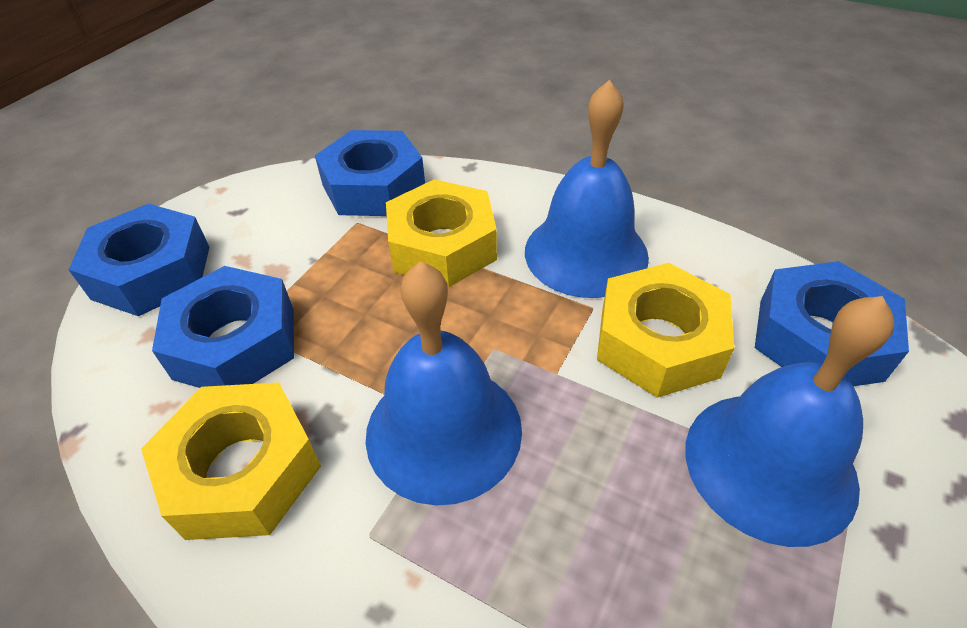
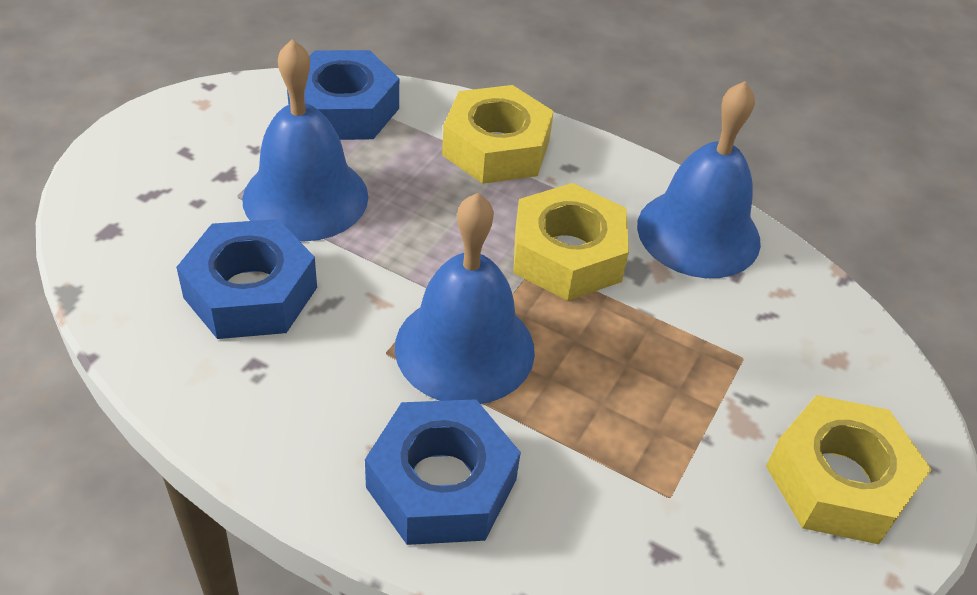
blue nut: 4 -> 3

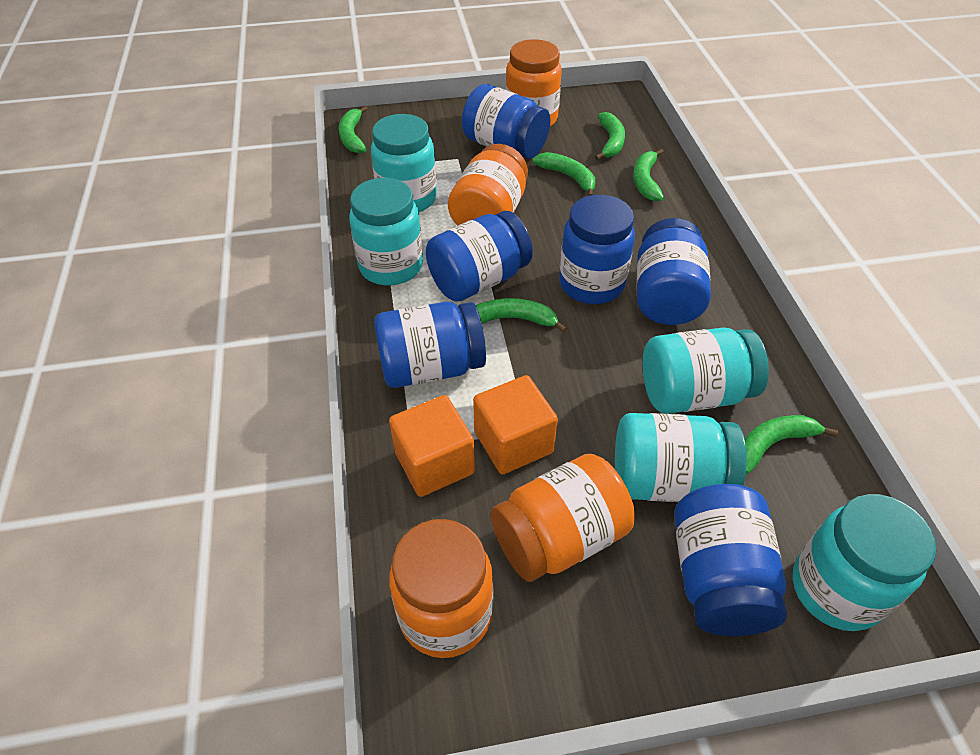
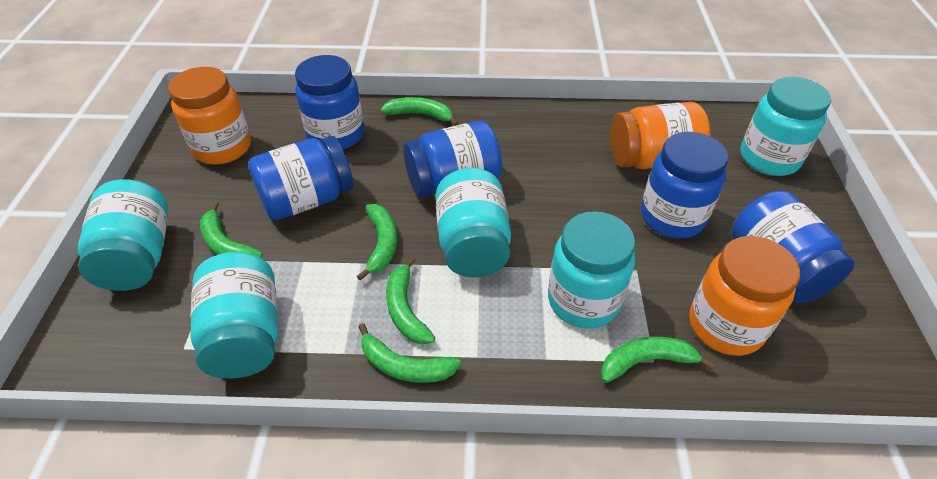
blue jar: 6 -> 5
orange cube: 2 -> 0
orange jar: 4 -> 3

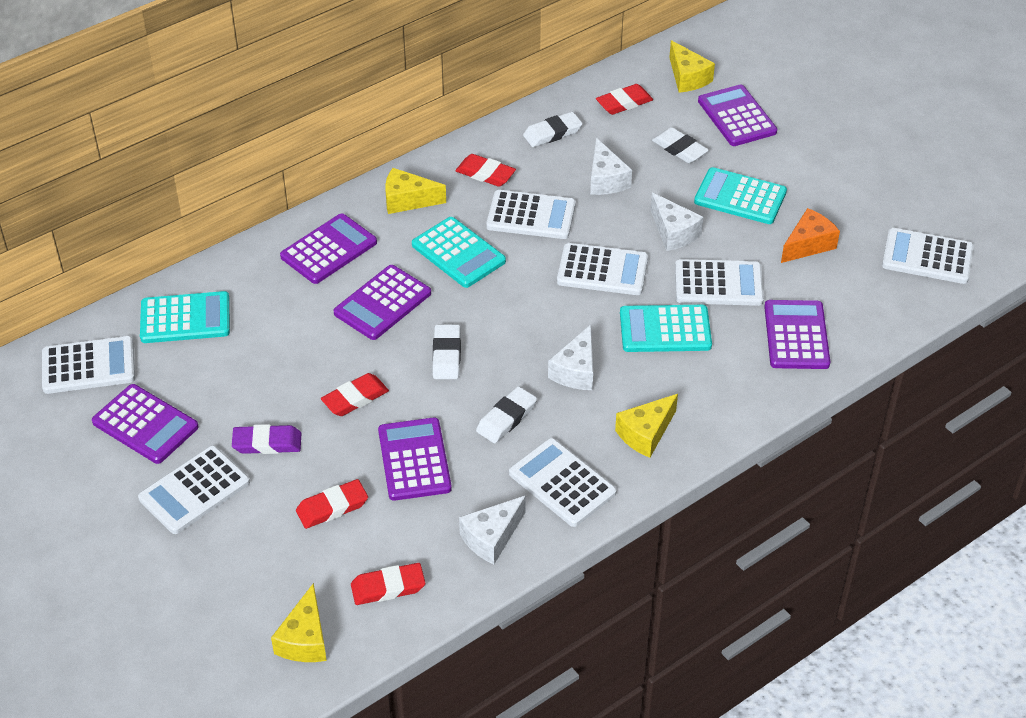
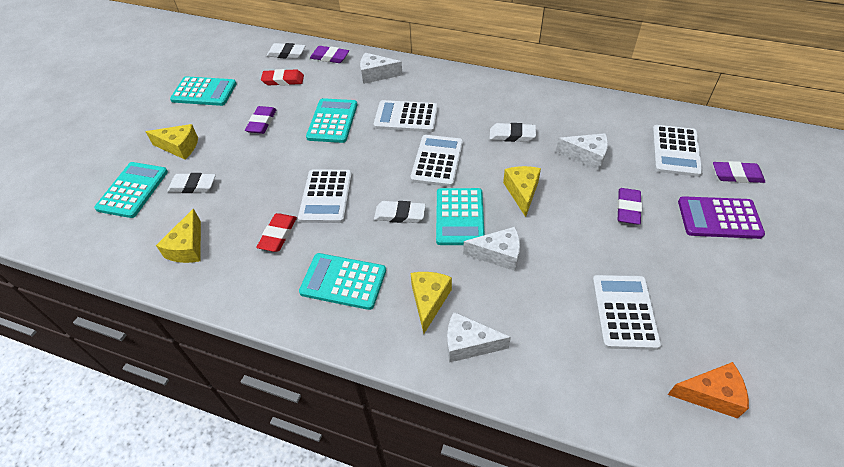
purple calculator: 6 -> 1
purple eraser: 1 -> 4
red eraser: 5 -> 2
turquoise calculator: 4 -> 5
white calculator: 7 -> 5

__________________________________________________

Leave out the pictures, and write out exactly the lines from the line containing "orange cube: 2 -> 0" through the end of the records above.

Answer space:
orange cube: 2 -> 0
orange jar: 4 -> 3

purple calculator: 6 -> 1
purple eraser: 1 -> 4
red eraser: 5 -> 2
turquoise calculator: 4 -> 5
white calculator: 7 -> 5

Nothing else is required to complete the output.